• [Your objective] Reproduce every entry exactly as shown.
* * *
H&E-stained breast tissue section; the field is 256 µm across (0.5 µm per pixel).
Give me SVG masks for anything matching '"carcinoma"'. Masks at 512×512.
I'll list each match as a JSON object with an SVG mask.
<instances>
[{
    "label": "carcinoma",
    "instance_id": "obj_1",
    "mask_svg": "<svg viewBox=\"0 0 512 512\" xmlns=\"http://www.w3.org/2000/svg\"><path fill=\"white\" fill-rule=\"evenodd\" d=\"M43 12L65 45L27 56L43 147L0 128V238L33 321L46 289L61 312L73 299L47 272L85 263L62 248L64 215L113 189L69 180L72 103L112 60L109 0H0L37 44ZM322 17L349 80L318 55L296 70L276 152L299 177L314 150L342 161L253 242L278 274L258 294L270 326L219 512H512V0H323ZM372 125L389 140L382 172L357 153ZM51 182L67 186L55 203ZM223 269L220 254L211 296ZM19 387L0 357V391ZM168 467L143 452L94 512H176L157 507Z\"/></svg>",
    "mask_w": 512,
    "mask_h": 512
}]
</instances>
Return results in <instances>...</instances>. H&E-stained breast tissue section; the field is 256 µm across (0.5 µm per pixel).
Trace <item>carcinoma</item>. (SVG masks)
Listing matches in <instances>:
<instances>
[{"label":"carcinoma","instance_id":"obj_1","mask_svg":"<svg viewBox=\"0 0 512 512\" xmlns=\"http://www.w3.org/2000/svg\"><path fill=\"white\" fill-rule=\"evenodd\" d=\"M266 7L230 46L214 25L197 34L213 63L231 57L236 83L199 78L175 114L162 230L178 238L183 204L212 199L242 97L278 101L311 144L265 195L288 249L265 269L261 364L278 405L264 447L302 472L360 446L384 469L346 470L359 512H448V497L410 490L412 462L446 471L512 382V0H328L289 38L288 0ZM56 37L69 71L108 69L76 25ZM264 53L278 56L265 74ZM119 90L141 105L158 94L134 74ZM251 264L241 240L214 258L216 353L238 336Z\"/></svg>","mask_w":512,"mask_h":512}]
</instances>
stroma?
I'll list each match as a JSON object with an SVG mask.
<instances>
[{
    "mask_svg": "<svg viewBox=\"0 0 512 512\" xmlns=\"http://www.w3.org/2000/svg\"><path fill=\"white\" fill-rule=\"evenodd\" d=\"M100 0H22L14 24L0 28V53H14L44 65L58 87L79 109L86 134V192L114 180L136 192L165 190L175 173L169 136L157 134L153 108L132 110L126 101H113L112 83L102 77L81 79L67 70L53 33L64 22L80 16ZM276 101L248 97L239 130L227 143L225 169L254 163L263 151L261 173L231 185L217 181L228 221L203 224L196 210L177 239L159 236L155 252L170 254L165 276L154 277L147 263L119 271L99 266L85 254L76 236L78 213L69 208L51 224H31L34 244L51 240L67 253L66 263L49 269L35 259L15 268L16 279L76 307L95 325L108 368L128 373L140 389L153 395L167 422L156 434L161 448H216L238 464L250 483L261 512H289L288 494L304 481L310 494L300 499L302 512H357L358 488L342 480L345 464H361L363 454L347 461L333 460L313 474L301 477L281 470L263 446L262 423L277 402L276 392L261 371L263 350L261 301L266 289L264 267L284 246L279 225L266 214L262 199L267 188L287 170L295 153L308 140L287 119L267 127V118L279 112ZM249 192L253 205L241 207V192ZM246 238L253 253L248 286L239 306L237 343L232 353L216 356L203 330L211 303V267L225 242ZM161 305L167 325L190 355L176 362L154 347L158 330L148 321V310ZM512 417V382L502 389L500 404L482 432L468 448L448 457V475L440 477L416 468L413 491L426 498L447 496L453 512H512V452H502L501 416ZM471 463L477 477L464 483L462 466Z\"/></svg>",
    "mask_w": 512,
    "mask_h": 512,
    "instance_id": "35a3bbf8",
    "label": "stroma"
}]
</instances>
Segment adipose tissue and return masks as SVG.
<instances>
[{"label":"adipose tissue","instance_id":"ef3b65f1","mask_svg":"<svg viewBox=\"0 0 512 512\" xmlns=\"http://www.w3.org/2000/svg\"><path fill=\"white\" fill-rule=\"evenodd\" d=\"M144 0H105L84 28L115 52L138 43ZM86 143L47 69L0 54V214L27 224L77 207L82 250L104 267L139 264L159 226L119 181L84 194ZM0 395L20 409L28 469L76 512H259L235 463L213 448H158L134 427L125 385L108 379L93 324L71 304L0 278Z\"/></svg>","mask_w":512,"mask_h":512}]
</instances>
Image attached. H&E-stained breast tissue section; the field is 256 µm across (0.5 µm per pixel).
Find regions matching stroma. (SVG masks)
* * *
• [Solution to this task]
H&E-stained breast tissue section; the field is 256 µm across (0.5 µm per pixel).
Give me SVG masks for anything matching '"carcinoma"'. Masks at 512×512.
I'll list each match as a JSON object with an SVG mask.
<instances>
[{
    "label": "carcinoma",
    "instance_id": "obj_1",
    "mask_svg": "<svg viewBox=\"0 0 512 512\" xmlns=\"http://www.w3.org/2000/svg\"><path fill=\"white\" fill-rule=\"evenodd\" d=\"M43 12L65 45L27 56L43 147L0 128V238L33 321L46 289L61 312L73 299L47 272L85 263L62 248L64 215L113 189L69 180L72 103L112 60L109 0H0L37 44ZM322 17L349 80L318 55L296 70L276 152L299 177L314 150L342 161L253 242L278 274L258 294L270 326L219 512H512V0H323ZM372 125L389 140L382 172L357 153ZM51 182L67 186L55 203ZM223 269L220 254L211 296ZM19 387L0 357V391ZM168 467L143 452L94 512H176L157 507Z\"/></svg>",
    "mask_w": 512,
    "mask_h": 512
}]
</instances>
Return results in <instances>...</instances>. H&E-stained breast tissue section; the field is 256 µm across (0.5 µm per pixel).
Trace <item>carcinoma</item>. (SVG masks)
Listing matches in <instances>:
<instances>
[{"label":"carcinoma","instance_id":"obj_1","mask_svg":"<svg viewBox=\"0 0 512 512\" xmlns=\"http://www.w3.org/2000/svg\"><path fill=\"white\" fill-rule=\"evenodd\" d=\"M266 7L230 46L214 25L197 34L213 63L231 57L236 83L199 78L175 114L162 230L178 238L183 204L212 199L242 97L278 101L311 144L265 195L288 249L265 269L261 364L278 405L264 447L302 472L360 446L384 469L346 470L359 512H448V497L410 490L412 462L446 471L512 382V0H328L289 38L288 0ZM56 37L69 71L108 69L76 25ZM264 53L278 56L265 74ZM119 90L141 105L158 94L134 74ZM251 264L241 240L214 258L216 353L238 336Z\"/></svg>","mask_w":512,"mask_h":512}]
</instances>
stroma?
I'll list each match as a JSON object with an SVG mask.
<instances>
[{
    "mask_svg": "<svg viewBox=\"0 0 512 512\" xmlns=\"http://www.w3.org/2000/svg\"><path fill=\"white\" fill-rule=\"evenodd\" d=\"M100 0H22L14 24L0 28V53H14L44 65L58 87L79 109L86 134V192L114 180L136 192L165 190L175 173L169 136L157 134L153 108L132 110L126 101H113L112 83L102 77L81 79L67 70L53 33L64 22L80 16ZM276 101L248 97L239 130L227 143L225 169L254 163L263 151L261 173L231 185L217 181L228 221L203 224L196 210L177 239L159 236L155 252L170 254L165 276L154 277L147 263L119 271L99 266L85 254L76 236L78 213L69 208L51 224H31L34 244L51 240L67 253L66 263L49 269L35 259L15 268L16 279L76 307L95 325L108 368L128 373L140 389L153 395L167 422L156 434L161 448H216L238 464L250 483L261 512H289L288 494L304 481L310 494L300 499L302 512H357L358 488L342 480L345 464H361L363 454L347 461L333 460L313 474L301 477L281 470L263 446L262 423L277 402L276 392L261 371L263 350L261 301L266 289L264 267L284 246L279 225L266 214L262 199L267 188L287 170L295 153L308 140L287 119L267 127V118L279 112ZM249 192L253 205L241 207V192ZM246 238L253 253L248 286L239 306L237 343L232 353L216 356L203 330L211 303V267L225 242ZM161 305L167 325L190 355L176 362L154 347L158 330L148 321V310ZM512 417V382L502 389L500 404L482 432L468 448L448 457V475L440 477L416 468L413 491L426 498L447 496L453 512H512V452H502L501 416ZM471 463L477 477L464 483L462 466Z\"/></svg>",
    "mask_w": 512,
    "mask_h": 512,
    "instance_id": "35a3bbf8",
    "label": "stroma"
}]
</instances>
Segment adipose tissue and return masks as SVG.
<instances>
[{"label":"adipose tissue","instance_id":"ef3b65f1","mask_svg":"<svg viewBox=\"0 0 512 512\" xmlns=\"http://www.w3.org/2000/svg\"><path fill=\"white\" fill-rule=\"evenodd\" d=\"M144 0H105L84 28L115 52L138 43ZM86 143L47 69L0 54V214L27 224L77 207L82 250L104 267L139 264L159 226L119 181L84 194ZM0 395L20 409L28 469L76 512H259L235 463L213 448H158L134 427L125 385L108 379L93 324L71 304L0 278Z\"/></svg>","mask_w":512,"mask_h":512}]
</instances>
Image attached. H&E-stained breast tissue section; the field is 256 µm across (0.5 µm per pixel).
Find regions matching stroma. (SVG masks)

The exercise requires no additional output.